PROBLEM DESCRIPTION
Among the lines listed below, count those that include the string "none", and state only the count.

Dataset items

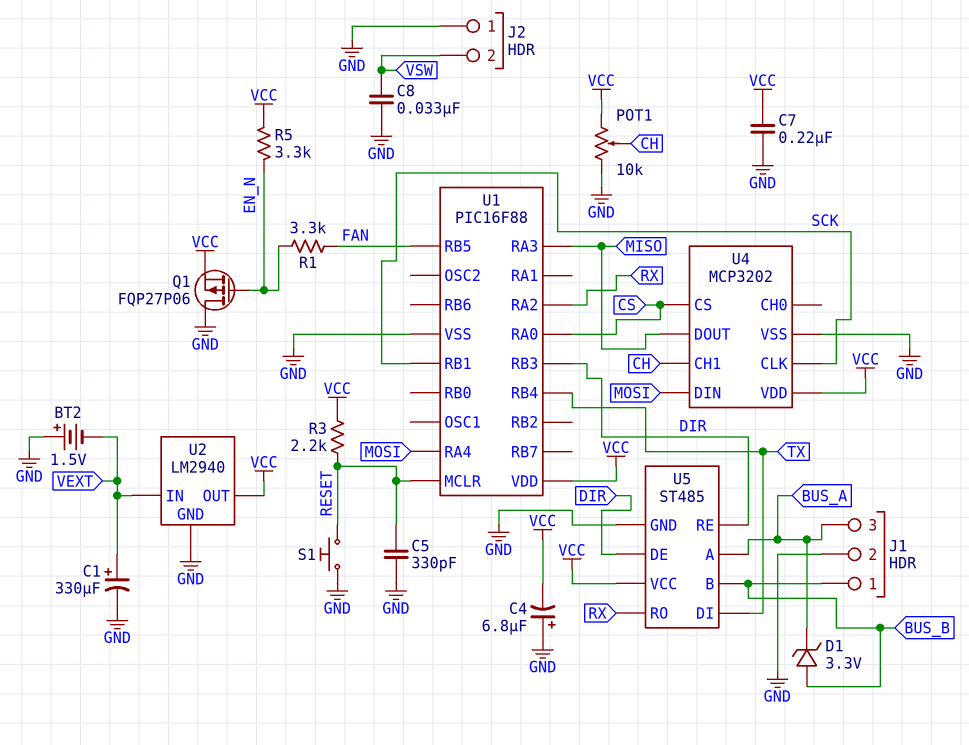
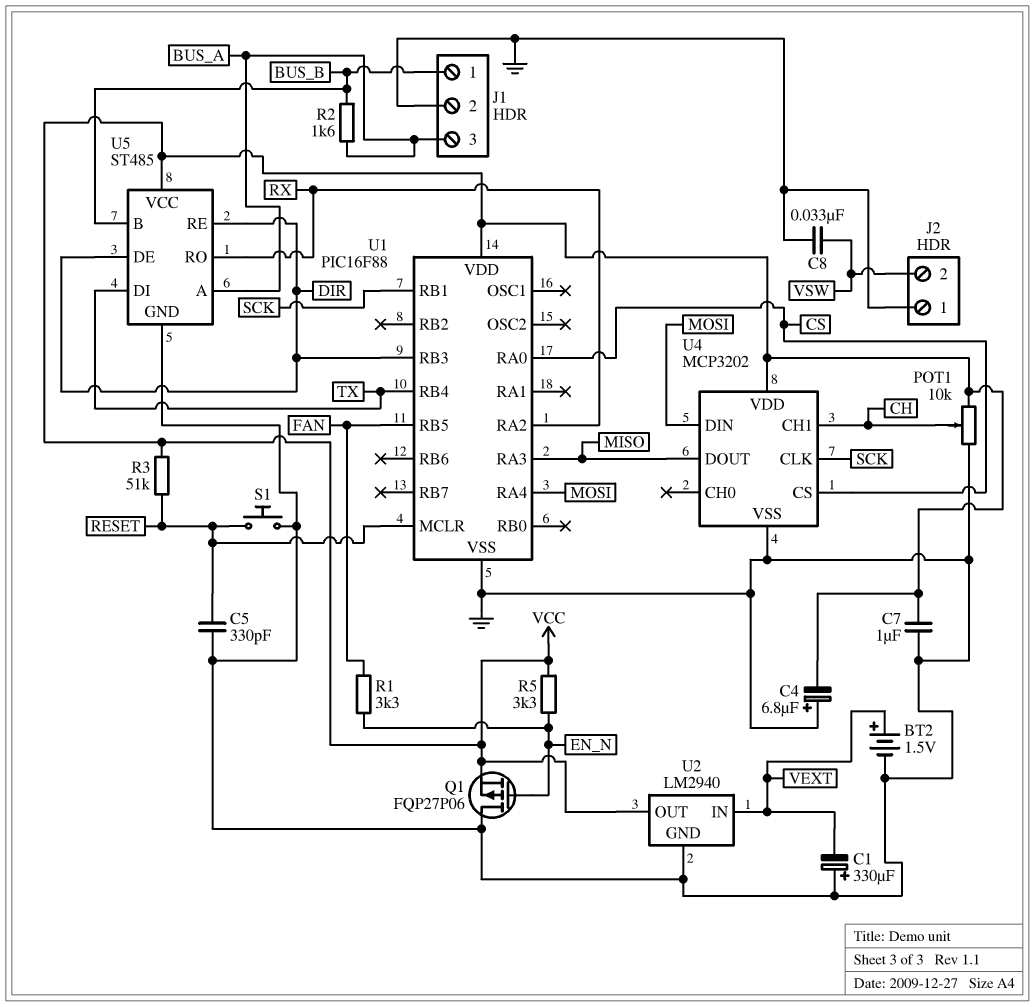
BT2: 1.5V (plus GND, minus VEXT) -> 1.5V (plus VEXT, minus GND)
C1: 330uF (plus VEXT, minus GND) -> 330uF (plus GND, minus VEXT)
C7: 220nF (GND, VCC) -> 1uF (GND, VCC)
D1: zener 3.3V (A BUS_B, K BUS_A) -> none
R2: none -> 1.6k (BUS_A, BUS_B)
R3: 2.2k (RESET, VCC) -> 51k (RESET, VCC)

SOLUTION TO THIS EXERCISE
2